## Task description
Each line from the one containing "(603, 308) = (356, 344): turquoise" to the final line of the listing below must be transcribed exactly; all others are left out.
+--
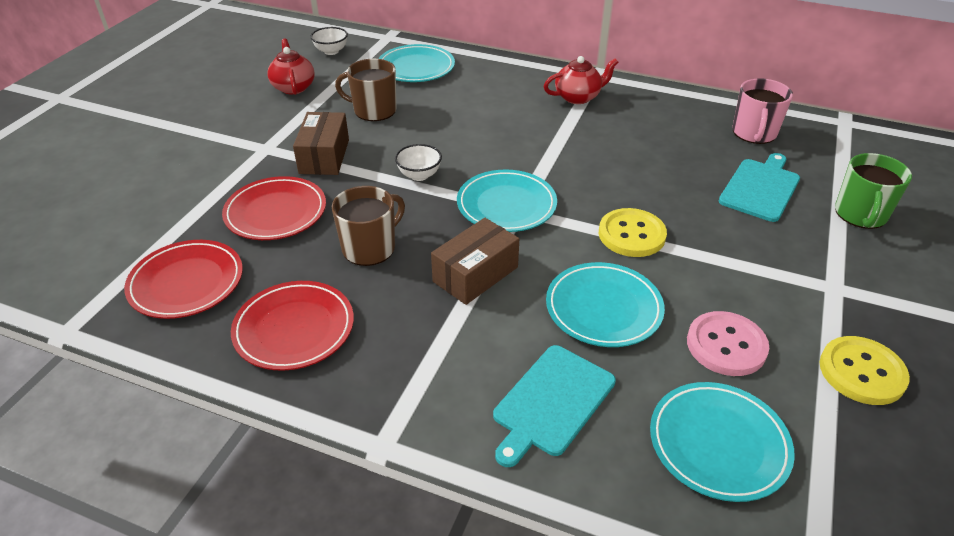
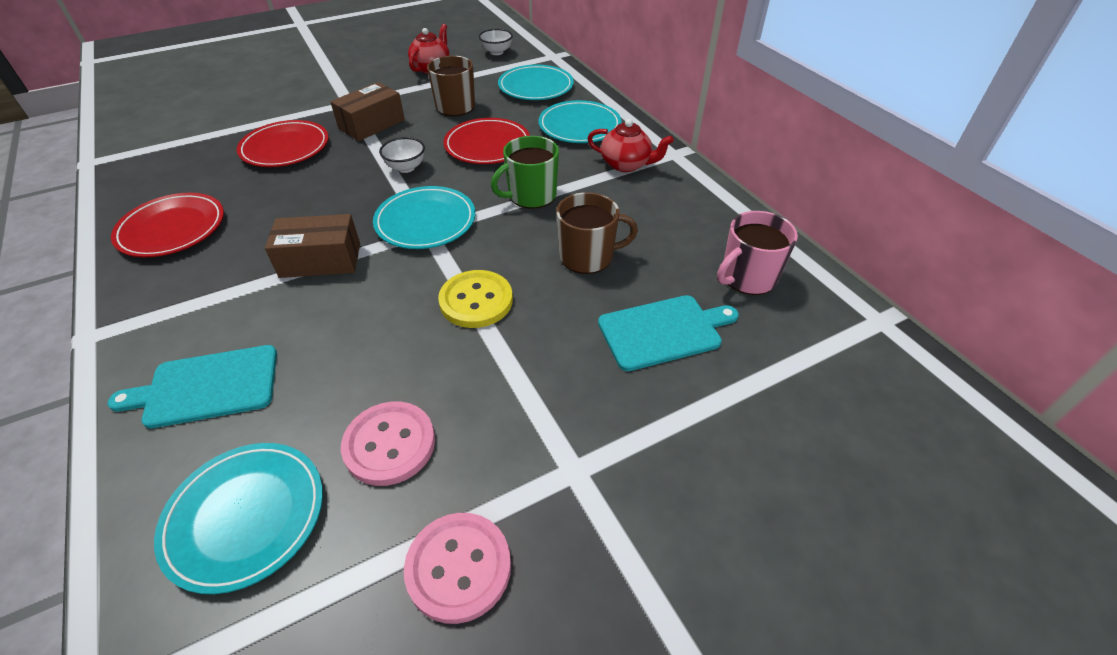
camera: 40 degrees right, 5 degrees up
(186, 283) = (175, 167): red plate -> red plate (487, 145)
(370, 248) = (294, 202): brown mug -> brown mug (587, 256)
(603, 308) = (356, 344): turquoise plate -> turquoise plate (579, 126)
(860, 214) = (730, 422): green mug -> green mug (531, 195)
(861, 372) = (459, 567): yellow button -> pink button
+--
## Problem solution
(603, 308) = (356, 344): turquoise plate -> turquoise plate (579, 126)
(860, 214) = (730, 422): green mug -> green mug (531, 195)
(861, 372) = (459, 567): yellow button -> pink button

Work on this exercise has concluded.